The data -
········
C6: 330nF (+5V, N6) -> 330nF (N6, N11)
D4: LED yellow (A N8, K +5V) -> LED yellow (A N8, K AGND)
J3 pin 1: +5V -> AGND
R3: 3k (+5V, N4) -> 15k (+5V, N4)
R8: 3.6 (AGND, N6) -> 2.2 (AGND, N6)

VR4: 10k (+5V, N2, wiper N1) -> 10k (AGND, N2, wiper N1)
········
Task requirements -
The answer should consist only of the lines from the one with "R3: 3k (+5V, N4) -> 15k (+5V, N4)" to the final line of the records above, retyped word for word.

Task output -
R3: 3k (+5V, N4) -> 15k (+5V, N4)
R8: 3.6 (AGND, N6) -> 2.2 (AGND, N6)

VR4: 10k (+5V, N2, wiper N1) -> 10k (AGND, N2, wiper N1)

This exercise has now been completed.